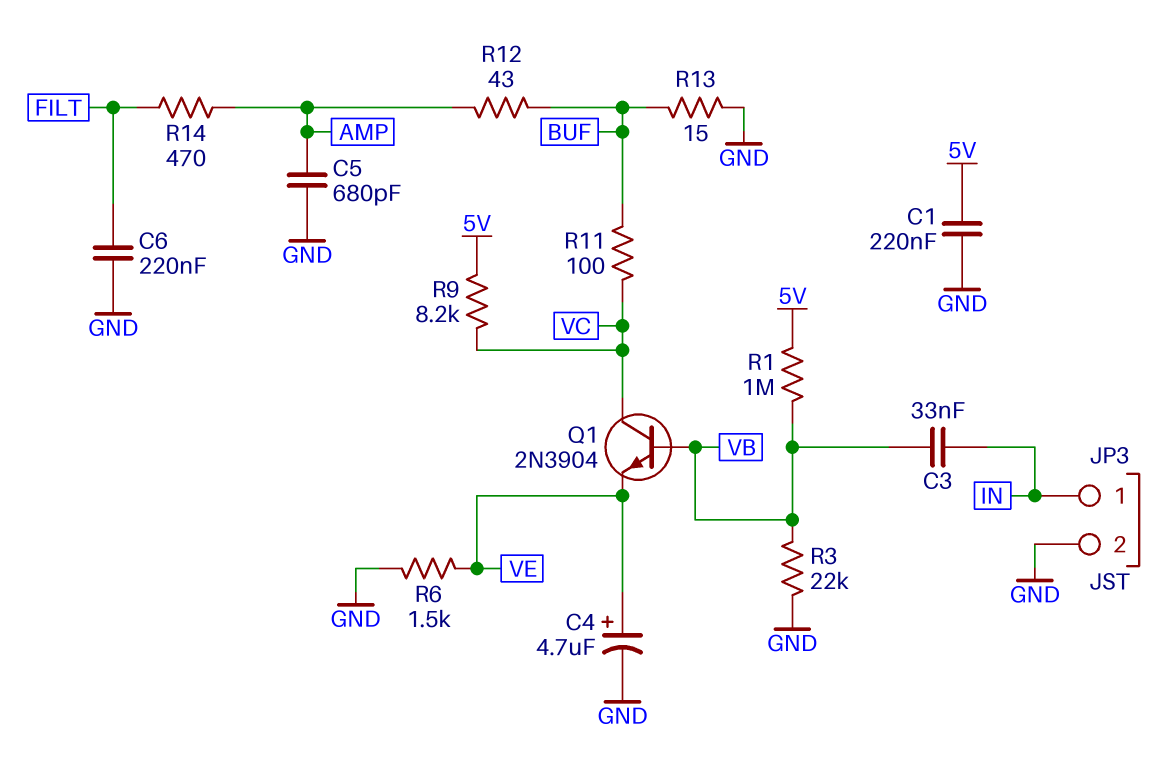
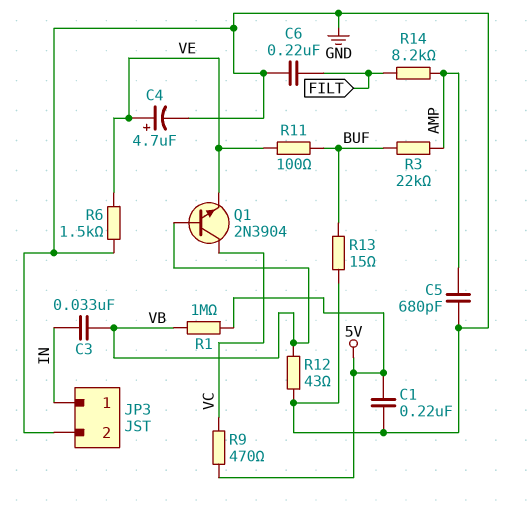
R3: 22k (GND, VB) -> 22k (AMP, BUF)
R9: 8.2k (5V, VC) -> 470 (5V, VC)
R11: 100 (BUF, VC) -> 100 (BUF, VE)
R12: 43 (AMP, BUF) -> 43 (GND, VB)
R14: 470 (AMP, FILT) -> 8.2k (AMP, FILT)

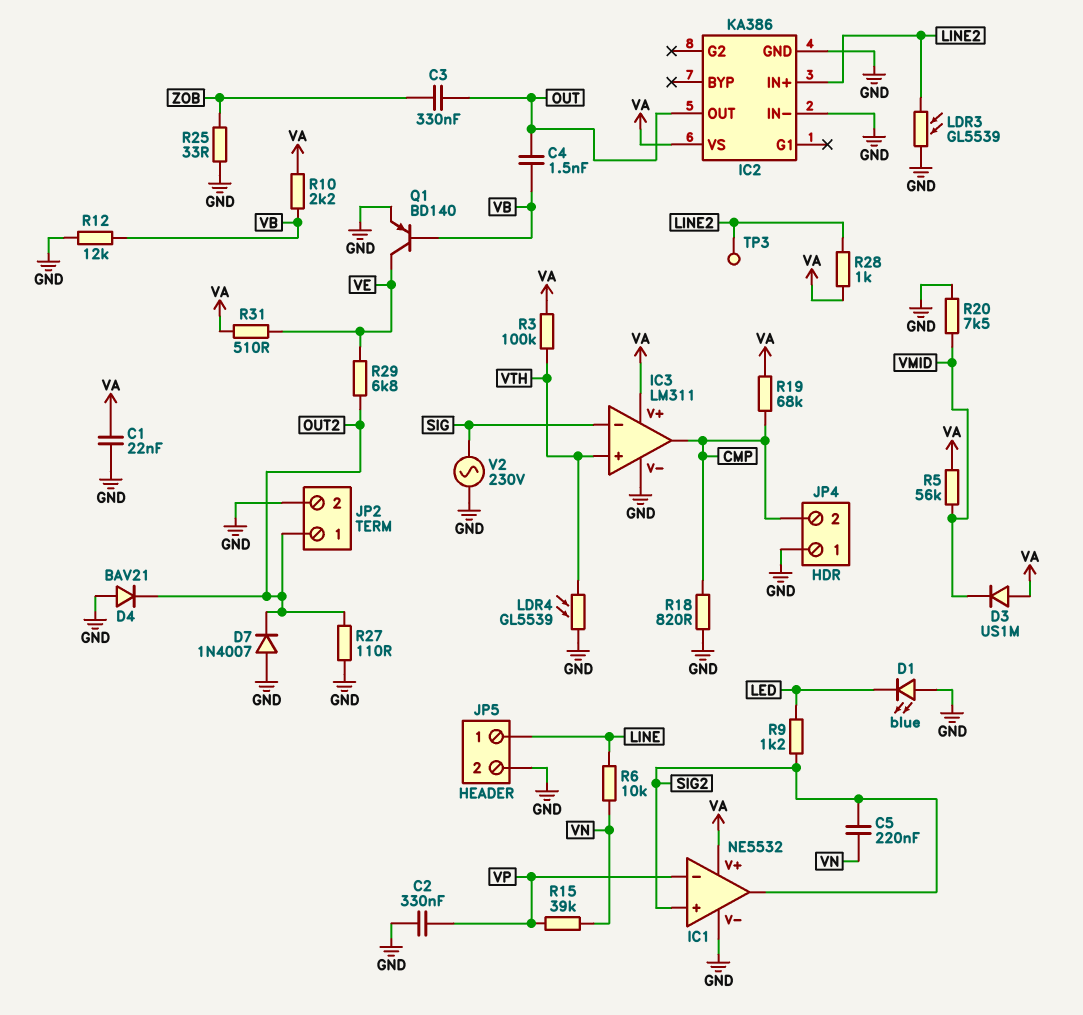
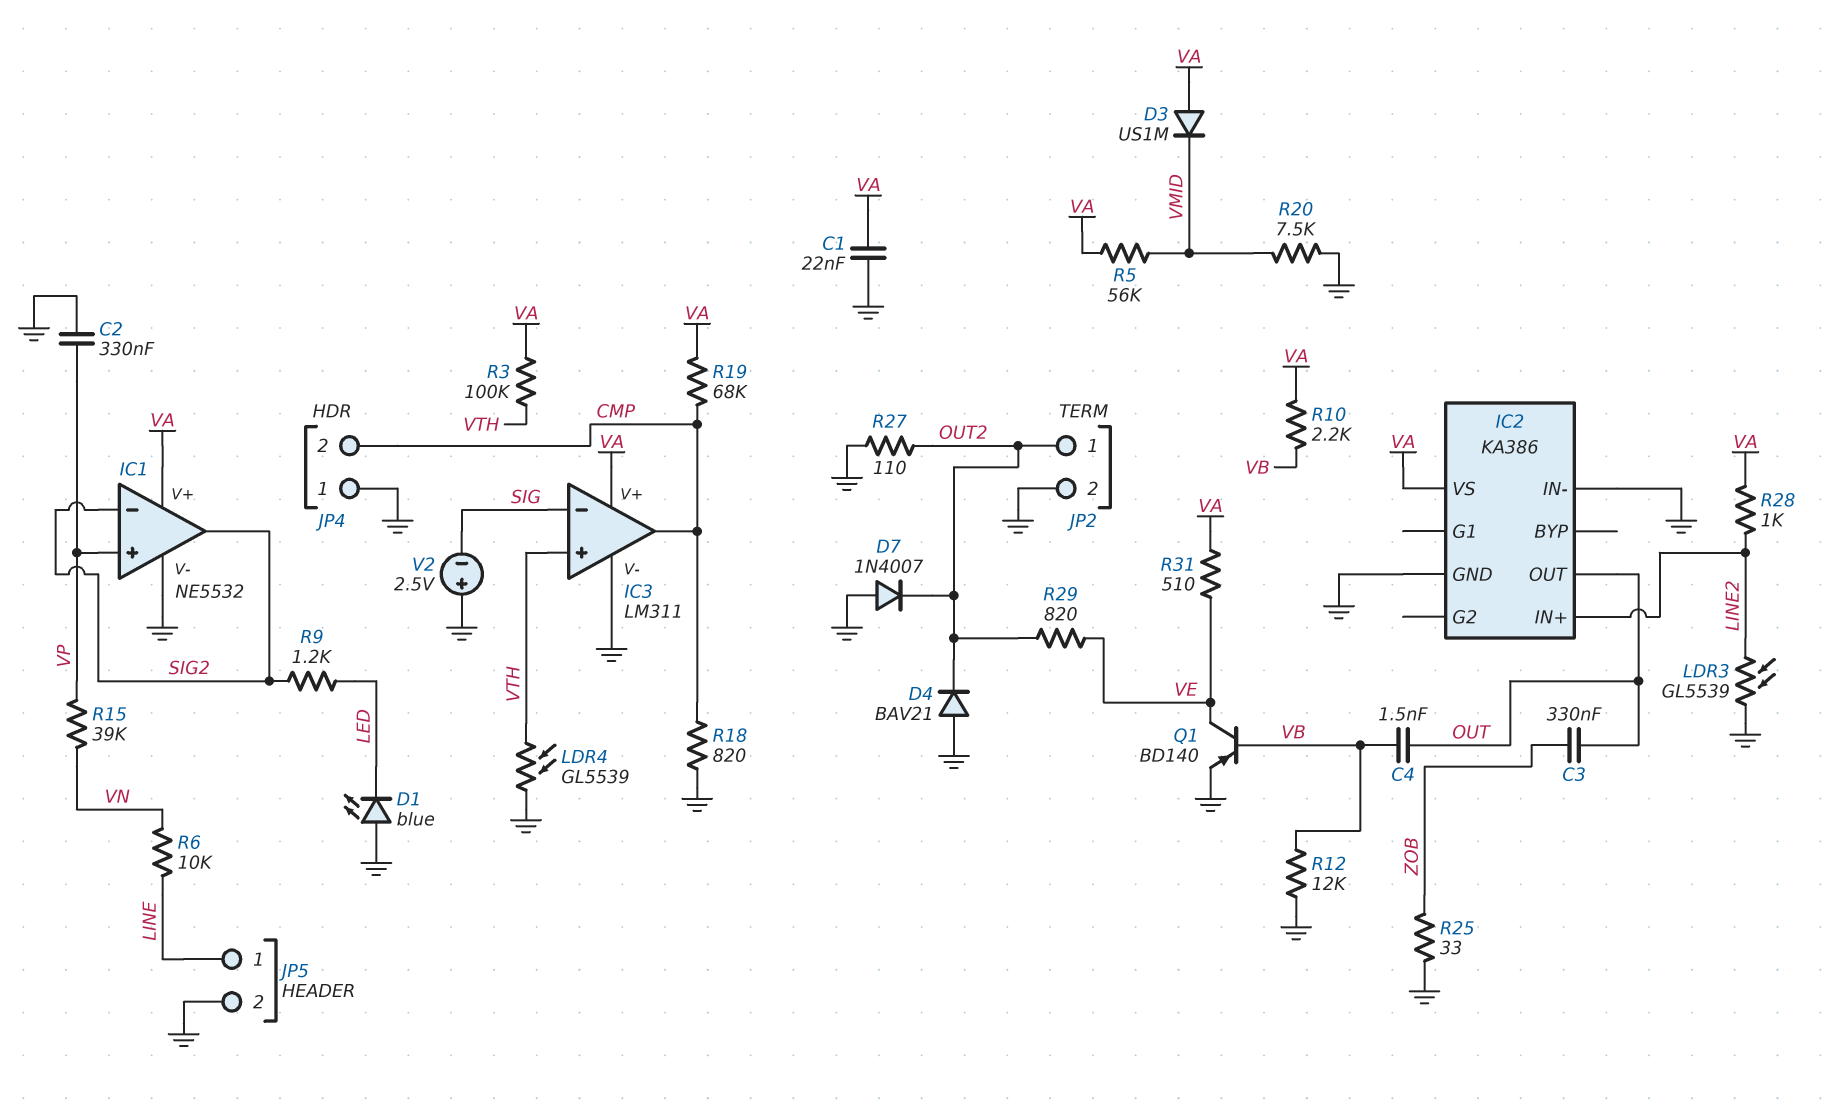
C5: 220nF (SIG2, VN) -> none
IC1 pin in+: SIG2 -> VP
IC1 pin in-: VP -> SIG2
R29: 6.8k (OUT2, VE) -> 820 (OUT2, VE)
TP3: test point (LINE2) -> none
V2: AC 230V (GND, SIG) -> 2.5V (plus GND, minus SIG)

=== EXERCISE DESCRIPTION ===
Go through the listing above. Show each line where the word "none" is found.

=== FINISHED TASK ===
C5: 220nF (SIG2, VN) -> none
TP3: test point (LINE2) -> none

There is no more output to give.